-- Input data follows --

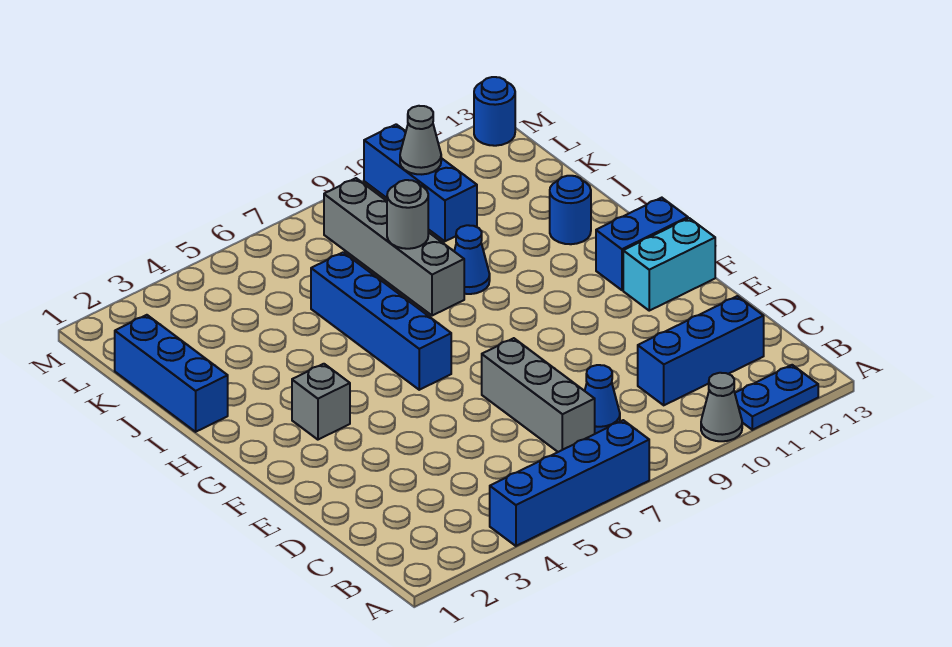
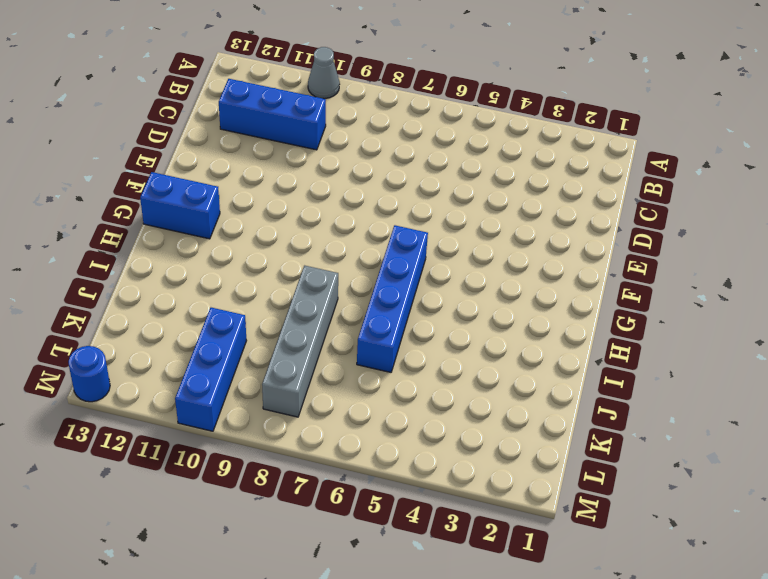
none -> blue brick A4:A7 level 1
none -> blue plate A11:A12 level 1
none -> grey brick C7:E7 level 1

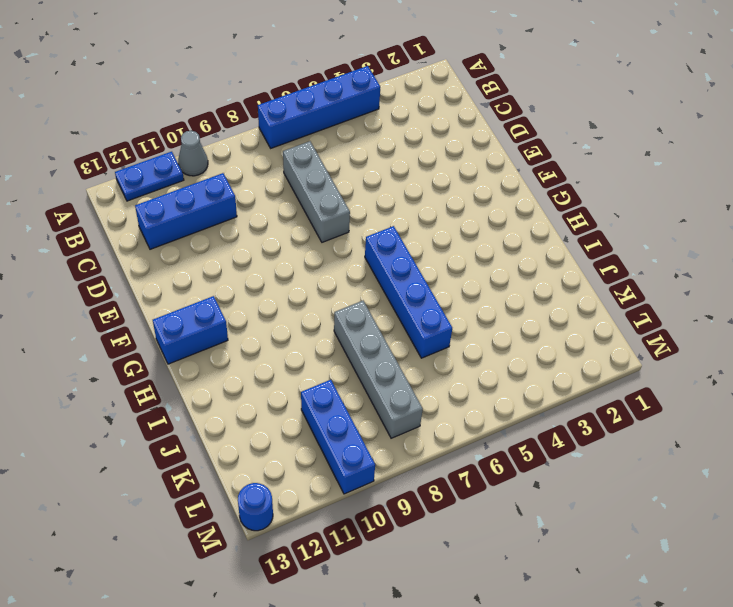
none -> blue cone C8 level 1
none -> cyan brick F12:F13 level 1
none -> grey brick G3 level 1

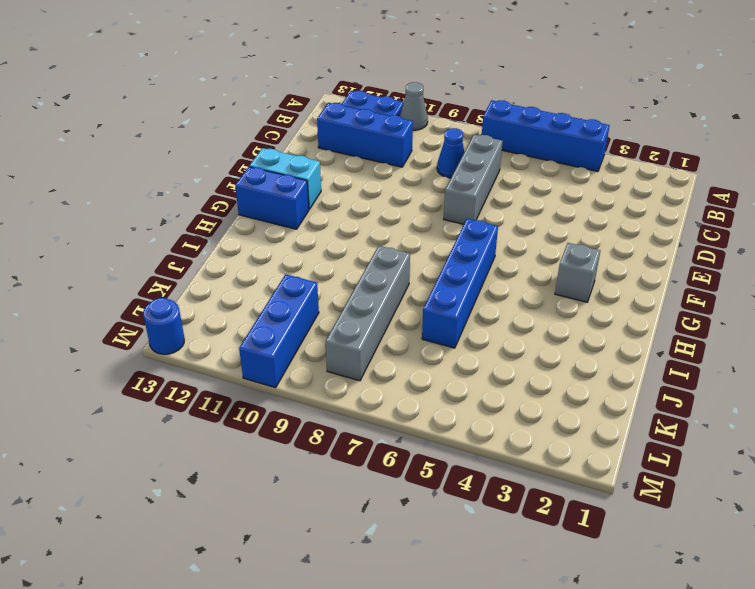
none -> blue brick I1:K1 level 1
none -> blue cone I9 level 1
none -> blue round brick I12 level 1

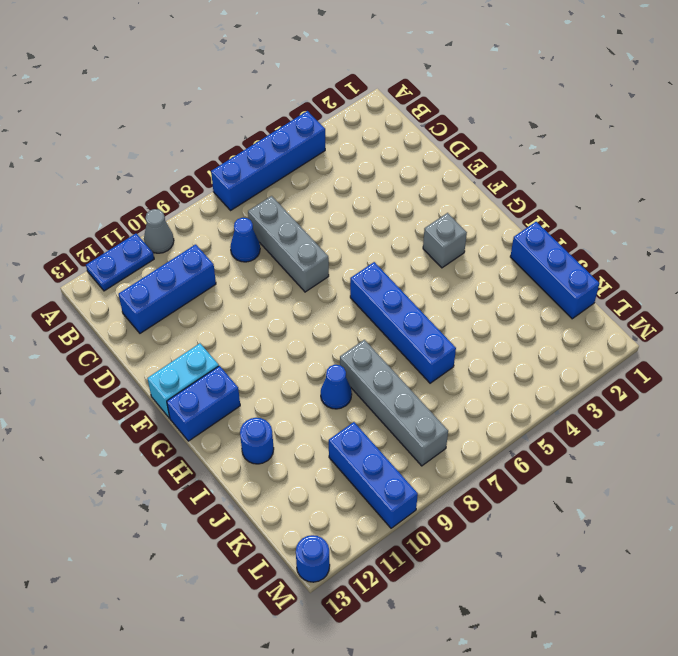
none -> grey round brick J8 level 2
none -> grey cone L10 level 2

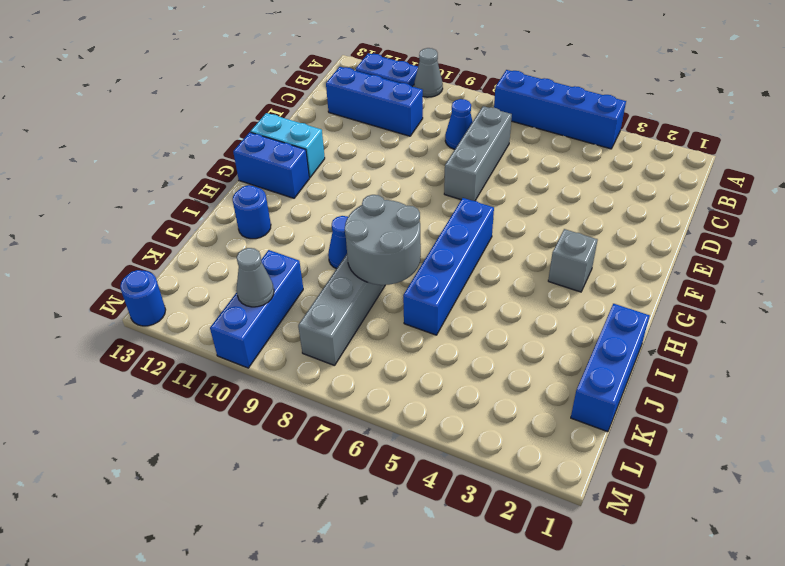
grey round brick I7:J8 level 2 -> grey round brick J8 level 2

-- Input data concluded --

Work required. Output the entries above exactly, without their pictures.

Answer for the task.
none -> blue brick A4:A7 level 1
none -> blue plate A11:A12 level 1
none -> grey brick C7:E7 level 1

none -> blue cone C8 level 1
none -> cyan brick F12:F13 level 1
none -> grey brick G3 level 1

none -> blue brick I1:K1 level 1
none -> blue cone I9 level 1
none -> blue round brick I12 level 1

none -> grey round brick J8 level 2
none -> grey cone L10 level 2

grey round brick I7:J8 level 2 -> grey round brick J8 level 2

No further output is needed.